In the records below, find the line containing "grey ruler: none" and retype it and every line after it exactly, adding nothing.

(Given data begins)

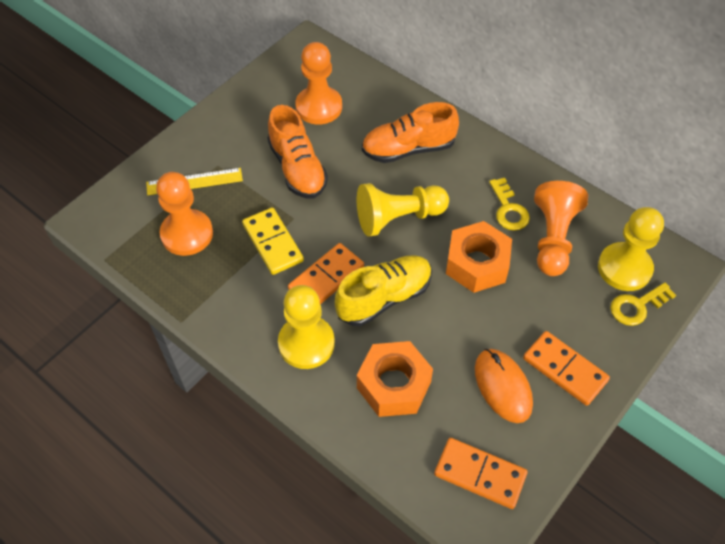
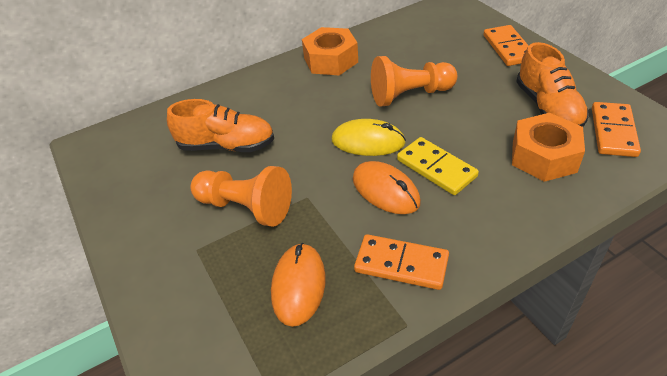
orange mouse: [475,349,533,423] = 1 -> [271,243,326,327] [353,161,421,214] = 2
orange pawn: [156,172,213,256] [295,42,342,125] [534,181,588,276] = 3 -> [191,166,292,227] [371,56,458,107] = 2
yellow key: [489,178,530,231] [610,282,676,326] = 2 -> none = 0
yellow mouse: none = 0 -> [332,119,406,156] = 1
yellow pawn: [278,285,335,369] [357,183,449,236] [598,207,664,291] = 3 -> none = 0
yellow ruler: [146,168,243,195] = 1 -> none = 0
yellow shoe: [335,255,432,326] = 1 -> none = 0

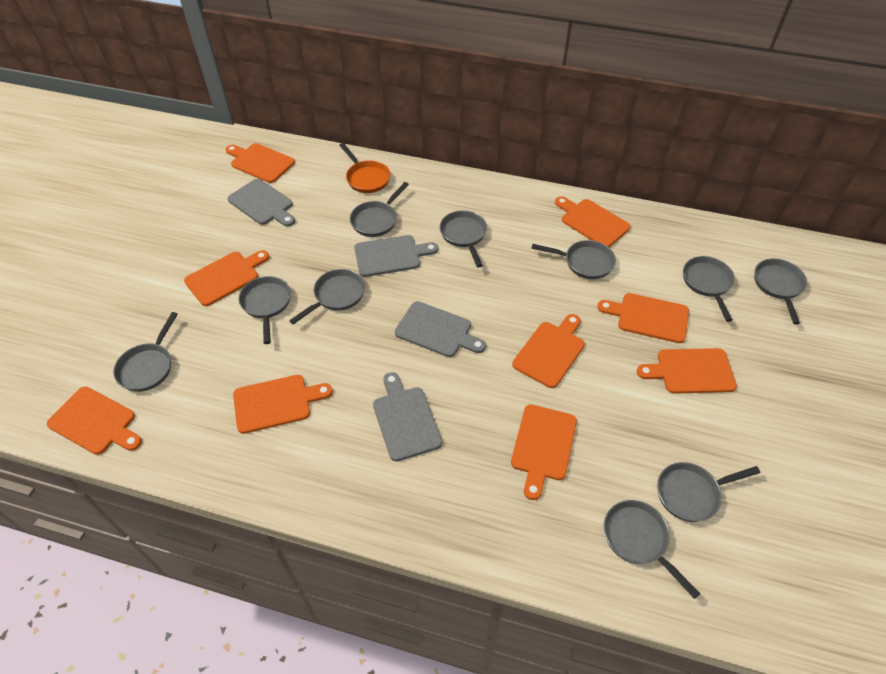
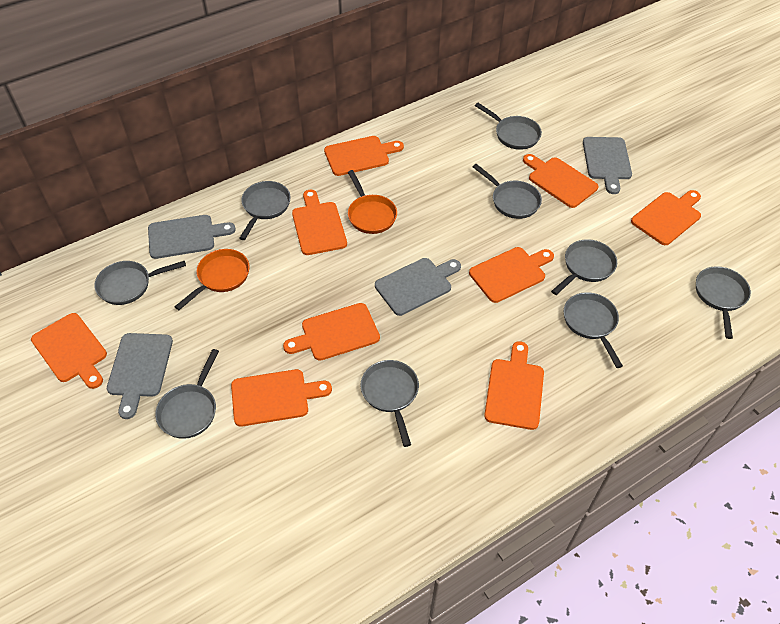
grey pan: [113,312,178,392] [239,276,291,344] [289,269,365,324] [350,182,409,237] [440,210,487,268] [531,240,616,279] [604,500,700,599] [657,462,760,522] [683,256,735,322] [754,258,807,325] = 10 -> [94,261,186,305] [155,349,219,439] [239,181,291,240] [361,360,419,447] [473,164,542,219] [475,103,542,150] [551,239,617,295] [564,292,623,368] [696,266,751,339] = 9
orange pan: [339,143,390,193] = 1 -> [174,249,250,310] [348,170,397,234] = 2

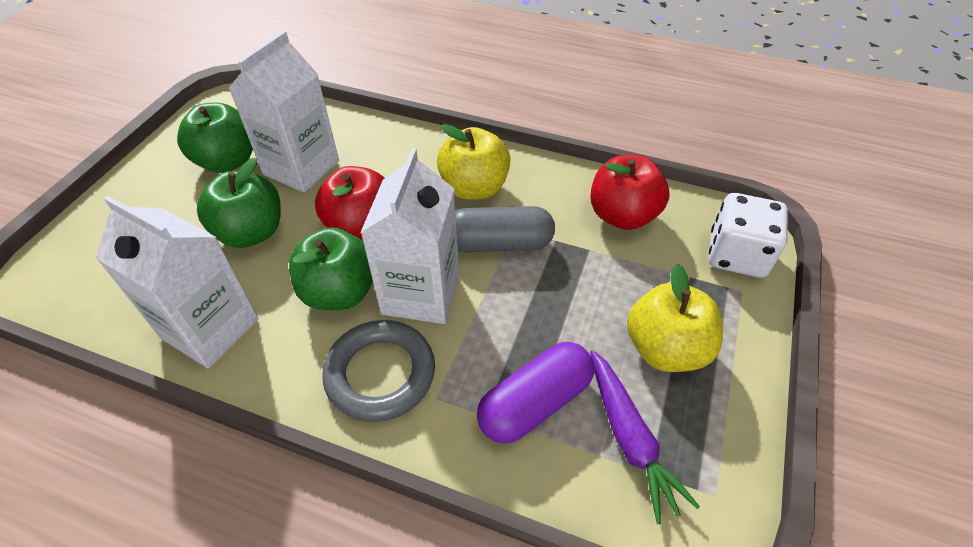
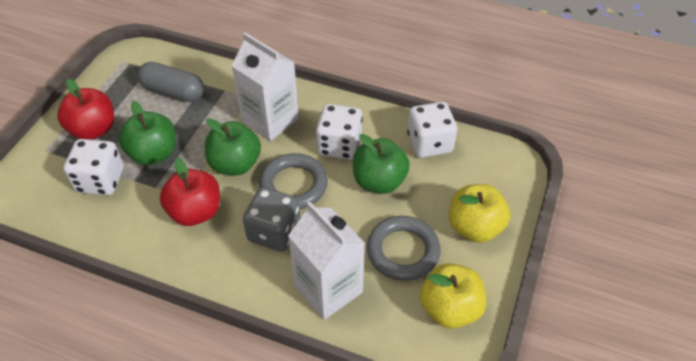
grey dice: none = 0 -> [243,187,300,252] = 1
grey ring: [322,320,435,422] = 1 -> [259,153,328,209] [367,216,441,281] = 2
purple capsule: [477,342,594,443] = 1 -> none = 0
purple carrot: [590,350,700,524] = 1 -> none = 0
white carton: [96,196,259,369] [229,31,339,193] [360,148,459,324] = 3 -> [231,33,299,141] [288,201,365,320] = 2
white dice: [709,193,788,278] = 1 -> [64,139,124,195] [316,104,363,160] [407,102,457,158] = 3

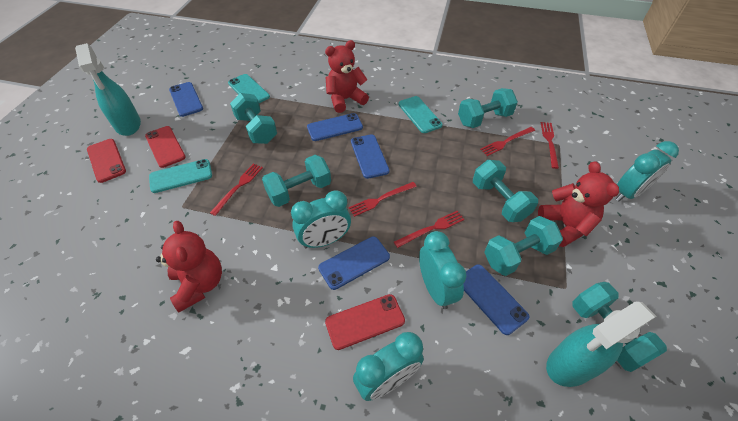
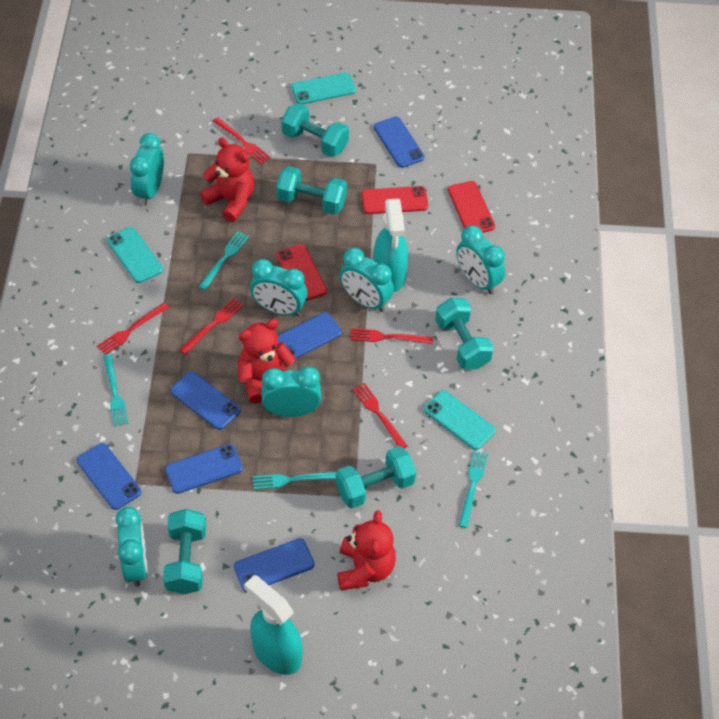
blue phone: [169,82,203,117] [307,113,363,141] [318,236,390,290] [351,134,389,179] [464,264,530,335] = 5 -> [77,443,141,510] [165,444,243,494] [170,371,241,430] [234,538,314,593] [277,312,342,358] [374,116,424,168] = 6
turquoise clock: [291,190,351,248] [353,332,424,401] [419,231,467,309] [616,141,679,202] = 4 -> [115,507,148,587] [130,133,164,206] [250,259,307,316] [261,366,321,417] [340,248,394,312] [456,225,505,294] = 6
turquoise dumbbell: [230,93,277,144] [262,155,331,207] [458,88,518,128] [473,160,538,222] [484,216,563,276] [572,282,667,372] = 6 -> [163,509,206,595] [276,166,347,215] [281,103,349,157] [336,446,416,509] [435,298,493,369] = 5
turquoise fork: none = 0 -> [103,354,129,426] [199,231,249,290] [253,472,337,490] [458,451,488,528] = 4

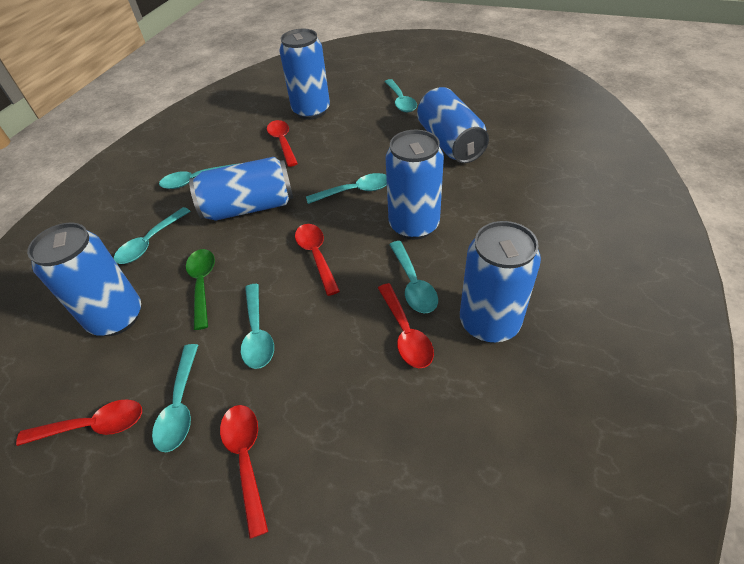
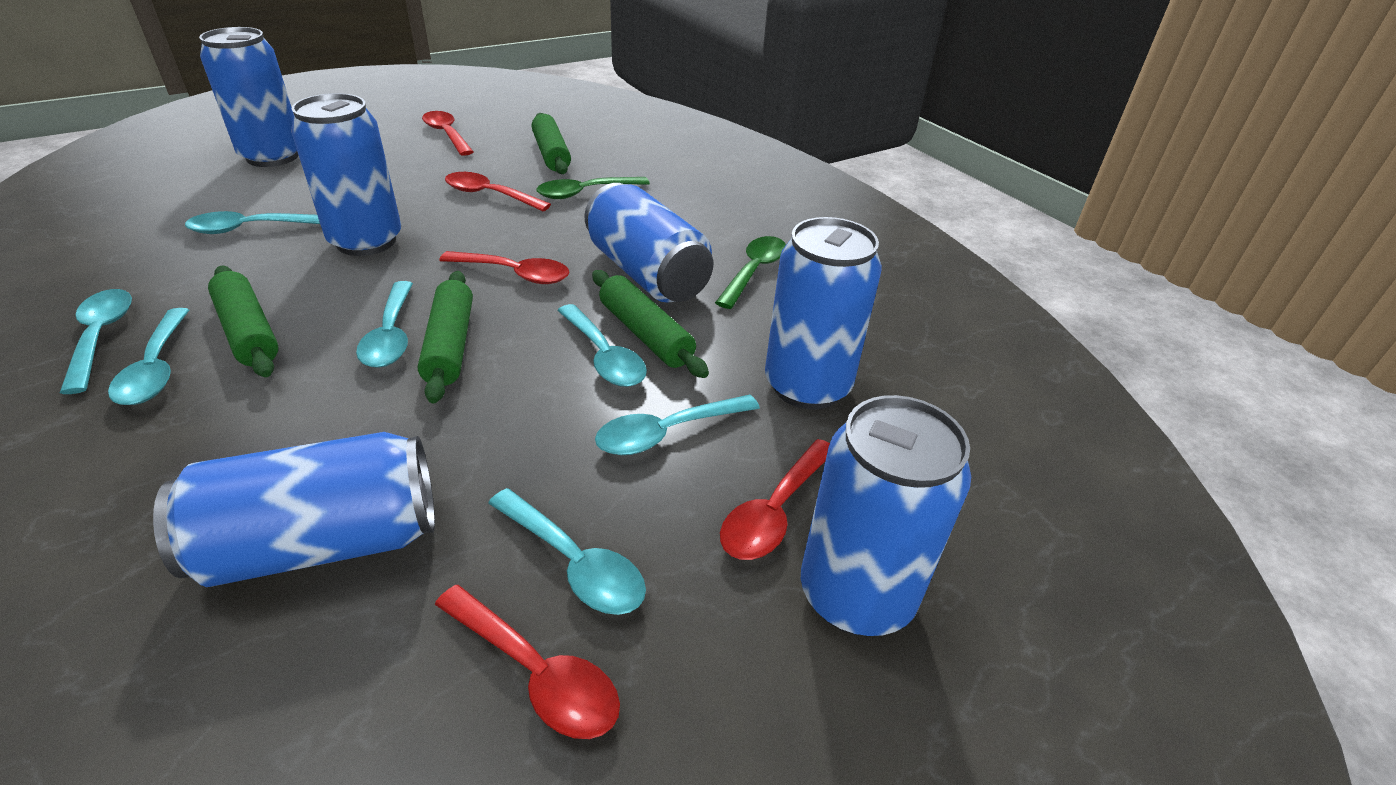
green rolling pin: none = 0 -> [208,266,279,377] [417,271,473,404] [532,113,571,174] [592,270,709,378] = 4
green spoon: [186,249,215,330] = 1 -> [536,177,650,199] [715,236,786,309] = 2

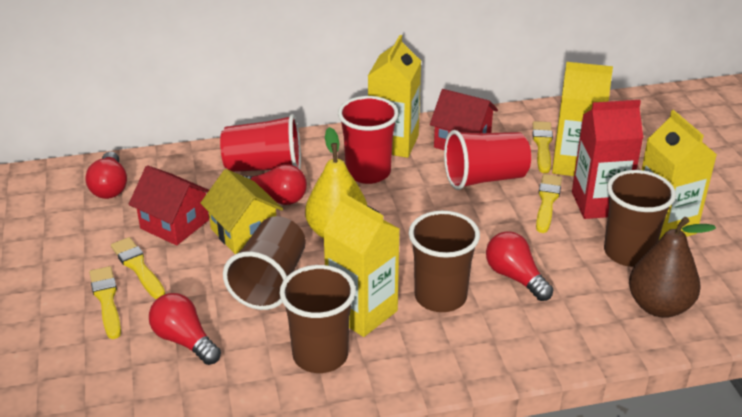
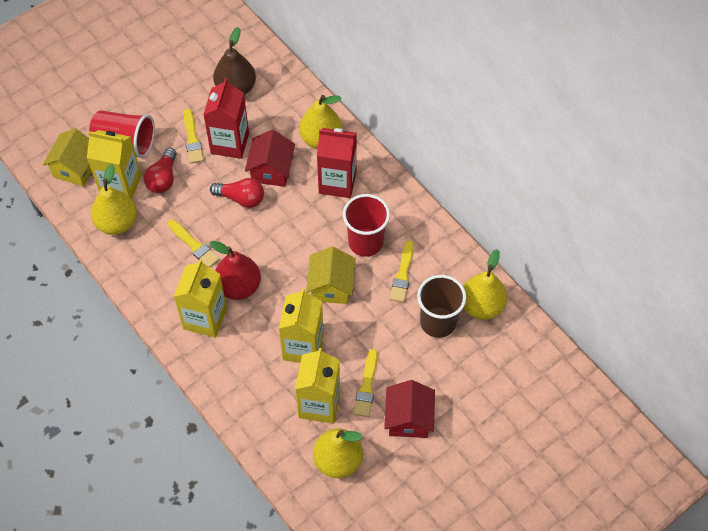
brown cup: [223,216,306,310] [280,265,356,373] [409,211,480,312] [604,170,676,267] = 4 -> [417,275,466,338] = 1
red carton: [572,100,643,219] = 1 -> [203,78,249,159] [317,128,357,198] = 2
red cup: [220,114,301,172] [338,96,399,184] [444,130,531,190] = 3 -> [89,110,155,158] [343,194,390,257] = 2
red light bulb: [85,152,127,199] [149,293,221,365] [244,164,307,205] [486,231,554,301] = 4 -> [144,148,177,193] [210,178,264,208] = 2
red pear: none = 0 -> [210,241,261,300] = 1
yellow house: [200,169,283,254] = 1 -> [43,128,92,187] [306,247,356,304] = 2
yellow pear: [305,127,368,239] = 1 -> [91,164,137,235] [299,95,343,149] [313,428,363,478] [463,249,507,320] = 4

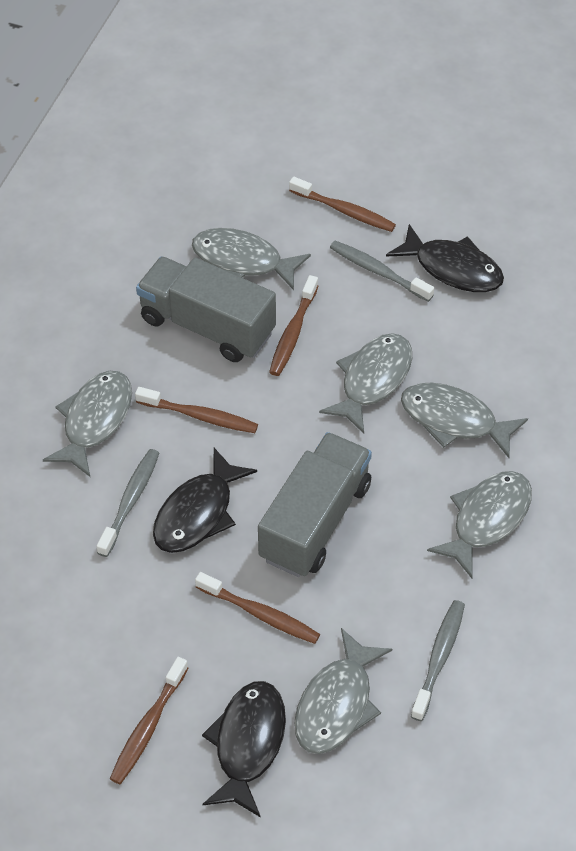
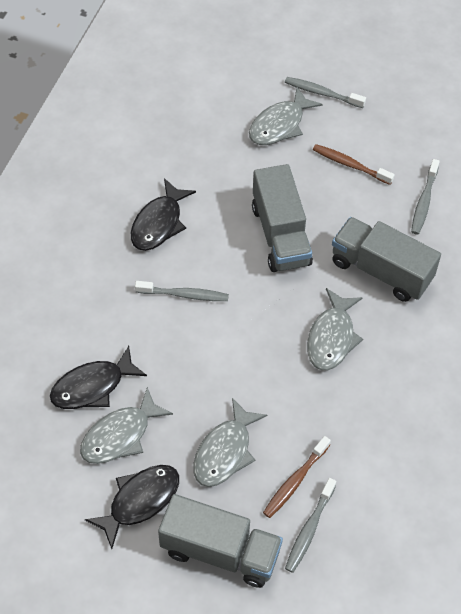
brown toothbrush: [110,657,188,784] [135,387,258,433] [195,572,320,644] [269,275,318,376] [289,177,396,232] = 5 -> [263,436,331,518] [313,144,395,185] = 2
grey fish: [43,371,132,477] [192,228,311,290] [294,628,392,754] [319,333,412,434] [401,383,528,458] [427,471,532,578] = 6 -> [80,387,173,464] [193,398,267,487] [249,87,322,145] [307,288,363,370] = 4
grey toothbrush: [97,449,159,557] [330,241,434,302] [411,600,465,721] = 3 -> [135,281,229,301] [285,77,366,108] [285,478,336,573] [411,159,440,234] = 4
grey truck: [136,256,276,362] [258,432,372,577] = 2 -> [158,494,283,588] [252,164,313,272] [332,217,441,302] = 3

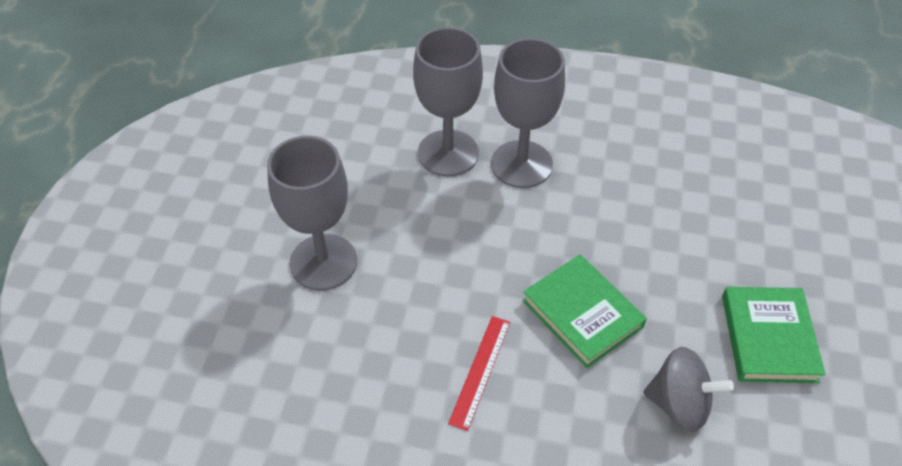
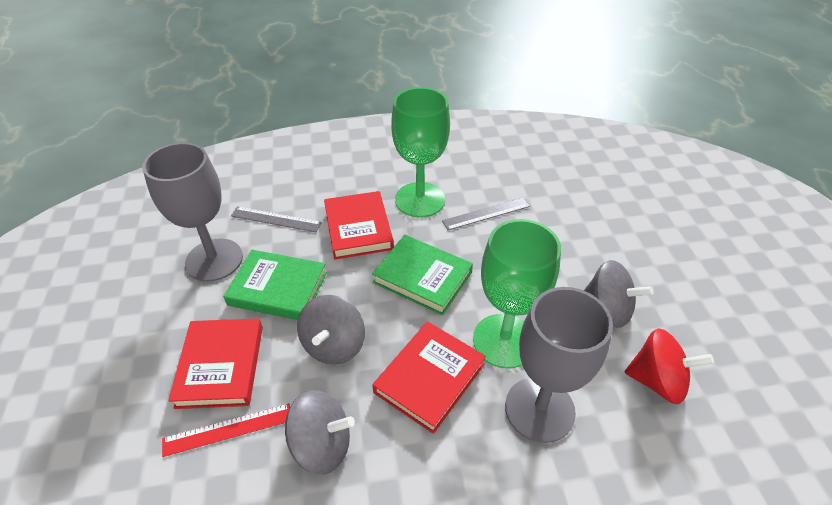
green goblet: none = 0 -> [391,87,450,218] [473,219,561,369] = 2
grey goblet: [267,136,357,290] [413,27,483,176] [491,38,565,188] = 3 -> [142,142,243,282] [505,287,613,443] = 2
grey ruler: none = 0 -> [231,206,322,232] [442,198,530,230] = 2
grey spinning top: [643,347,734,432] = 1 -> [285,390,355,475] [297,295,365,365] [584,260,654,328] = 3
red book: none = 0 -> [168,318,263,409] [324,191,394,259] [372,322,486,434] = 3
red spinning top: none = 0 -> [625,328,714,404] = 1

(Given data ends)

### Solution below
grey ruler: none = 0 -> [231,206,322,232] [442,198,530,230] = 2
grey spinning top: [643,347,734,432] = 1 -> [285,390,355,475] [297,295,365,365] [584,260,654,328] = 3
red book: none = 0 -> [168,318,263,409] [324,191,394,259] [372,322,486,434] = 3
red spinning top: none = 0 -> [625,328,714,404] = 1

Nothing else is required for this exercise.